*Your instructions:* In the records that follow, find each line containing "pink" and copy it.

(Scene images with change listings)
+-------+

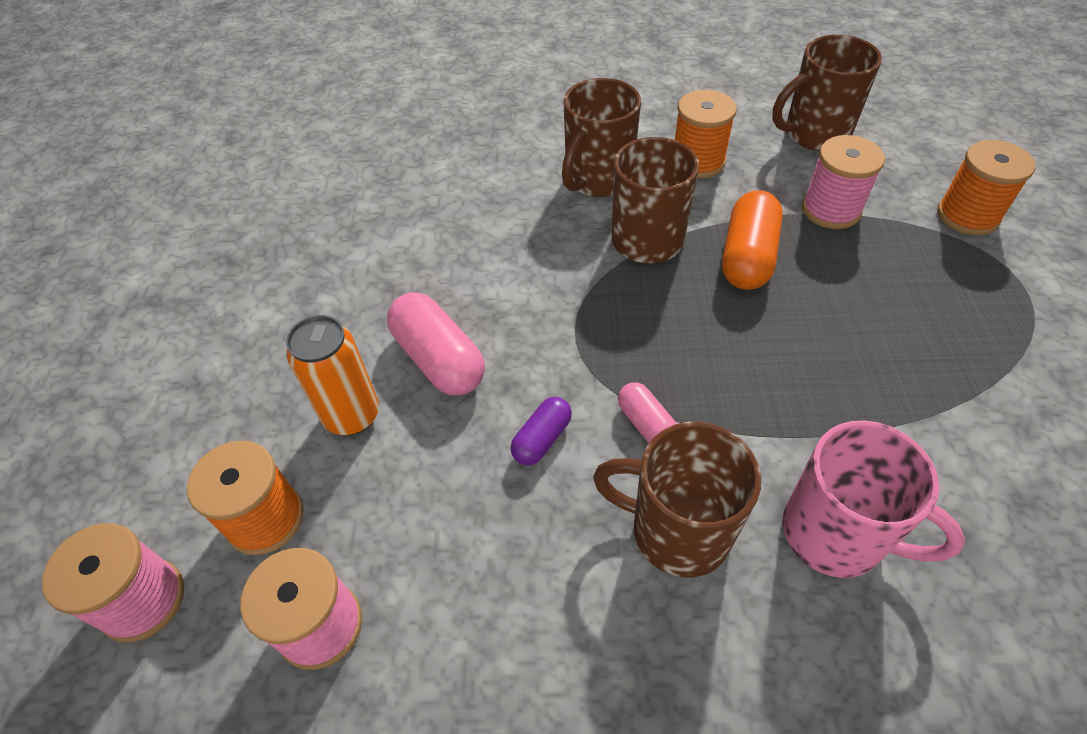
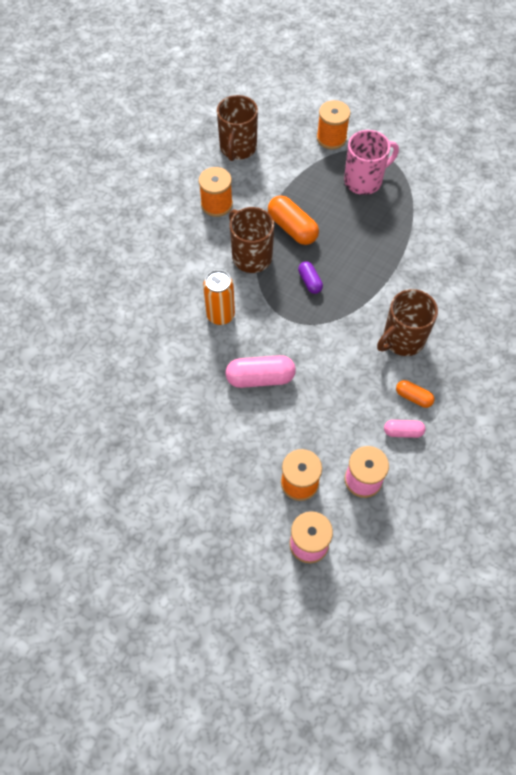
camera: 60 degrees left, 10 degrees up
orange can [286,315,379,435] -> orange can moved to [203,270,235,325]
purple capsule [510,397,572,465] -> purple capsule moved to [298,261,323,294]
brown mug [562,78,641,197] -> none
pink capsule [618,382,677,443] -> pink capsule moved to [384,420,425,438]
pink mug [783,420,965,578] -> pink mug moved to [344,130,399,195]
pink spool [802,135,885,229] -> none
none -> orange capsule [396,380,434,408]

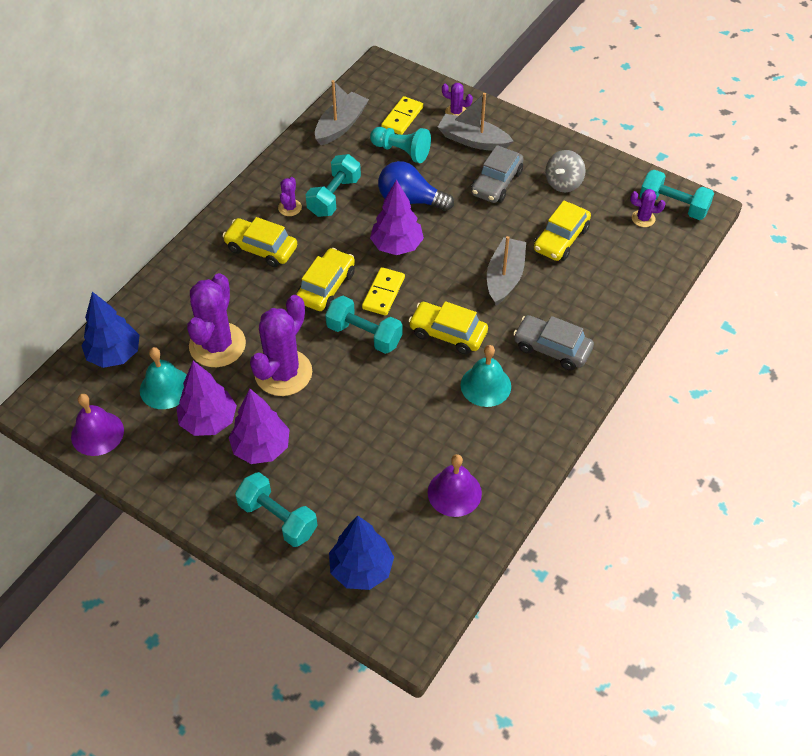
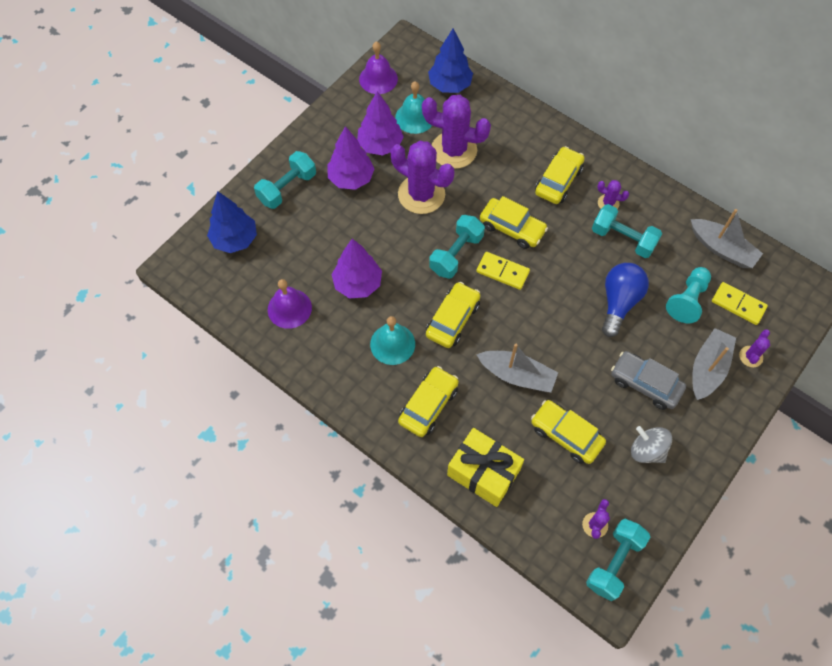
camera: 95 degrees right, 10 degrees up
purple tree [370,180,424,255] -> purple tree moved to [332,239,382,298]
grey car [513,315,594,371] -> yellow car [398,366,459,437]
none -> yellow gift [447,428,524,507]

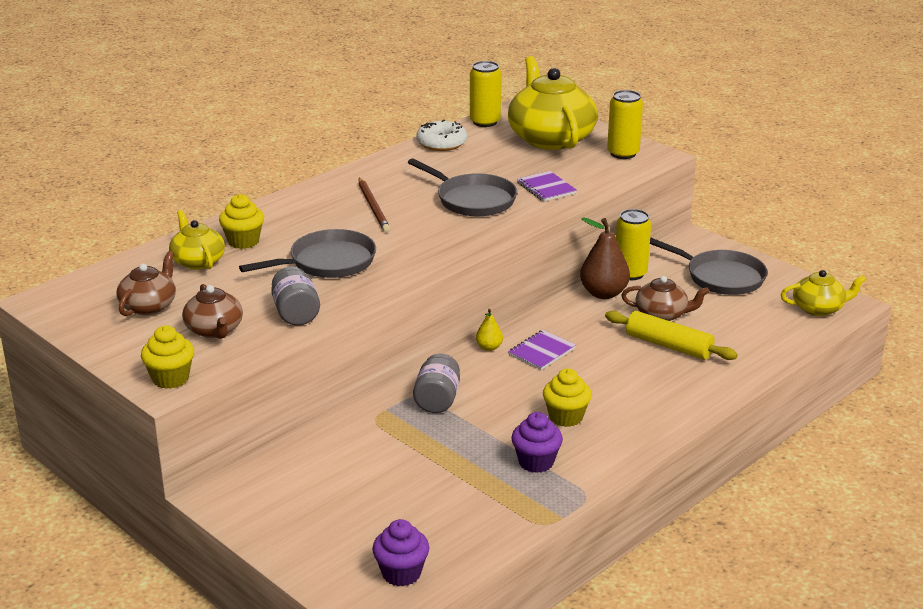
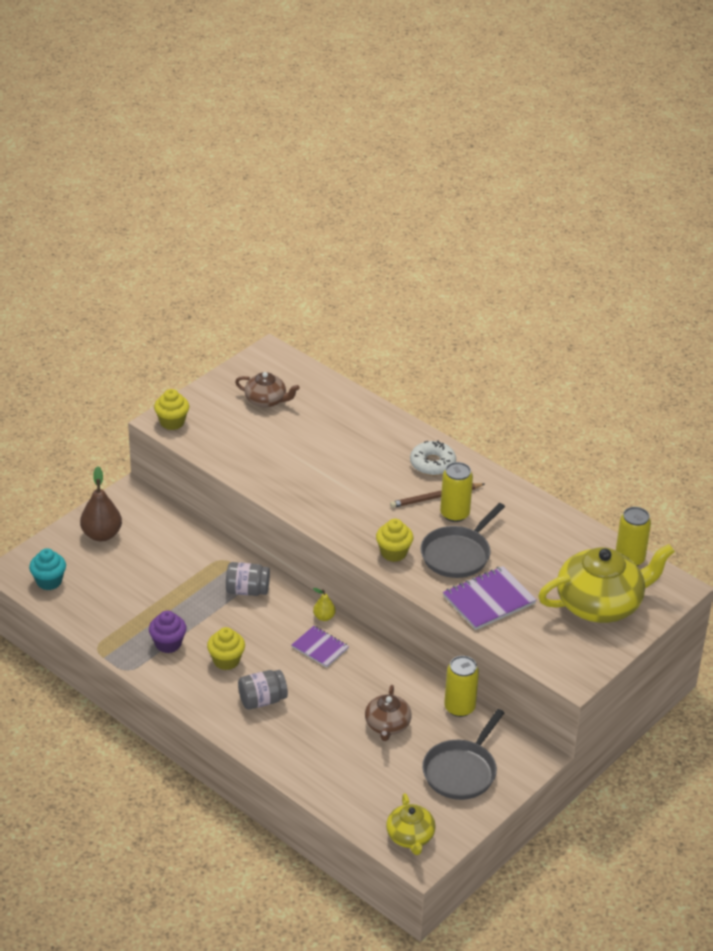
camera: 85 degrees right, 10 degrees up
yellow teapot [169,210,225,270] -> none
brown teapot [182,284,243,339] -> none
yellow cupcake [219,194,264,249] -> yellow cupcake moved to [376,519,413,562]
grey pan [239,229,376,278] -> none
grey jar [271,266,320,326] -> grey jar moved to [238,670,288,710]
purple cupcake [372,519,429,586] -> turquoise cupcake [29,548,66,590]
white donut [416,120,467,151] -> white donut moved to [410,440,456,476]
purple notebook [517,171,577,202] -> purple notebook [443,566,537,630], size x1.59
brown pear [580,217,630,299] -> brown pear moved to [80,466,122,541]
yellow rolling pin [605,311,738,360] -> none
yellow can [607,90,643,159] -> yellow can moved to [440,462,473,522]

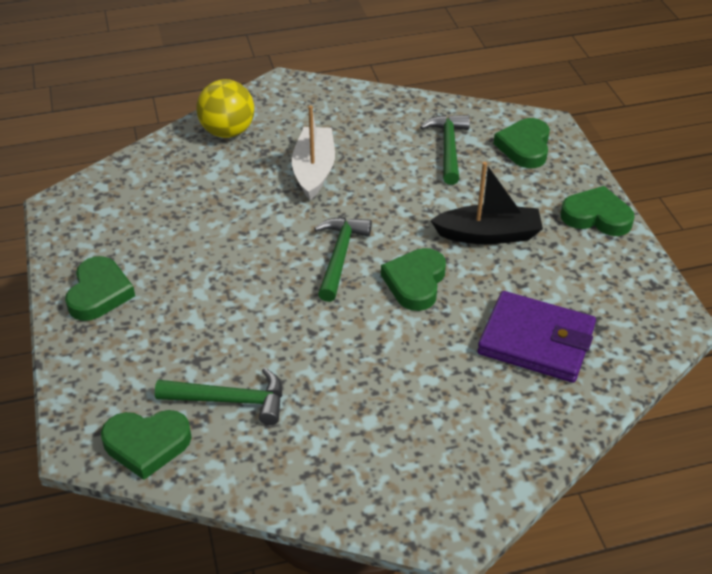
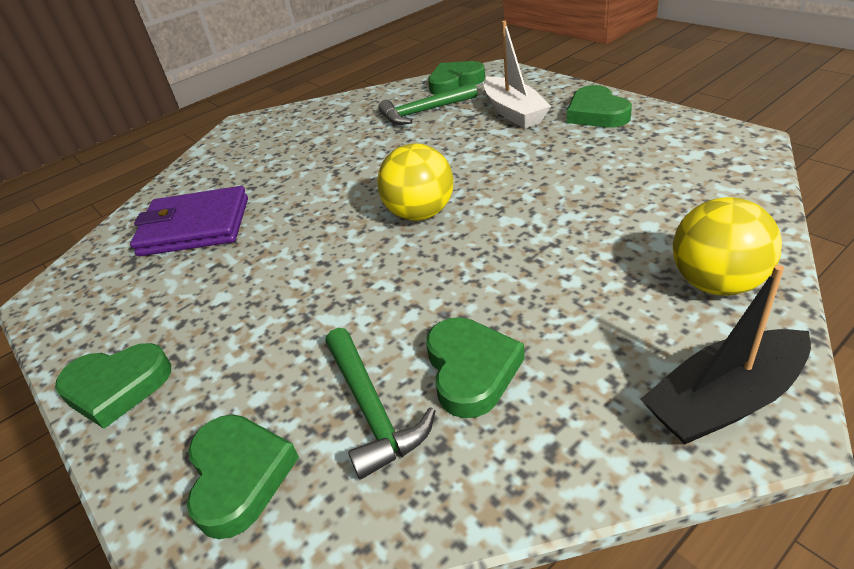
camera: 160 degrees right, 5 degrees down
white boat [292,105,335,200] -> white boat moved to [484,21,551,128]
green hammer [314,217,372,302] -> yellow ball [377,144,453,221]
green heart [381,248,446,311] -> green heart moved to [426,317,525,418]
black boat [430,162,543,244] -> black boat moved to [641,265,811,444]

+-------+

*Your solution:*
pink capsule [618,382,677,443] -> pink capsule moved to [384,420,425,438]
pink mug [783,420,965,578] -> pink mug moved to [344,130,399,195]
pink spool [802,135,885,229] -> none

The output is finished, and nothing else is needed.